In your reply, write out the records exactly, each line intact.

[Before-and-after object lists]
※

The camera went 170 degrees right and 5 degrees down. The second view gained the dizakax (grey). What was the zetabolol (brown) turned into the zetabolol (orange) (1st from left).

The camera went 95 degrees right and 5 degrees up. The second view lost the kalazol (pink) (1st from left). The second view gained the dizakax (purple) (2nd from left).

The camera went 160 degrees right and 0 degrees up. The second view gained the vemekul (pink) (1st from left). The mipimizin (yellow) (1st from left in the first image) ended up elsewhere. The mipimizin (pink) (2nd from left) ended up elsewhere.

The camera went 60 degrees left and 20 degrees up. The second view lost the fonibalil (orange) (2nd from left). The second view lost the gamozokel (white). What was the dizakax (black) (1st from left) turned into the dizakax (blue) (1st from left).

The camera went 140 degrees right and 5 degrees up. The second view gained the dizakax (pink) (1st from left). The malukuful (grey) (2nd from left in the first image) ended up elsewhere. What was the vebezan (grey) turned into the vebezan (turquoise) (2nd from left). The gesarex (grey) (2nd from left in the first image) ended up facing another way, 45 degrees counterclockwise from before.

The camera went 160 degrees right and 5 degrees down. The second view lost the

※

→ **Output for this task**
The camera went 170 degrees right and 5 degrees down. The second view gained the dizakax (grey). What was the zetabolol (brown) turned into the zetabolol (orange) (1st from left).

The camera went 95 degrees right and 5 degrees up. The second view lost the kalazol (pink) (1st from left). The second view gained the dizakax (purple) (2nd from left).

The camera went 160 degrees right and 0 degrees up. The second view gained the vemekul (pink) (1st from left). The mipimizin (yellow) (1st from left in the first image) ended up elsewhere. The mipimizin (pink) (2nd from left) ended up elsewhere.

The camera went 60 degrees left and 20 degrees up. The second view lost the fonibalil (orange) (2nd from left). The second view lost the gamozokel (white). What was the dizakax (black) (1st from left) turned into the dizakax (blue) (1st from left).

The camera went 140 degrees right and 5 degrees up. The second view gained the dizakax (pink) (1st from left). The malukuful (grey) (2nd from left in the first image) ended up elsewhere. What was the vebezan (grey) turned into the vebezan (turquoise) (2nd from left). The gesarex (grey) (2nd from left in the first image) ended up facing another way, 45 degrees counterclockwise from before.

The camera went 160 degrees right and 5 degrees down. The second view lost the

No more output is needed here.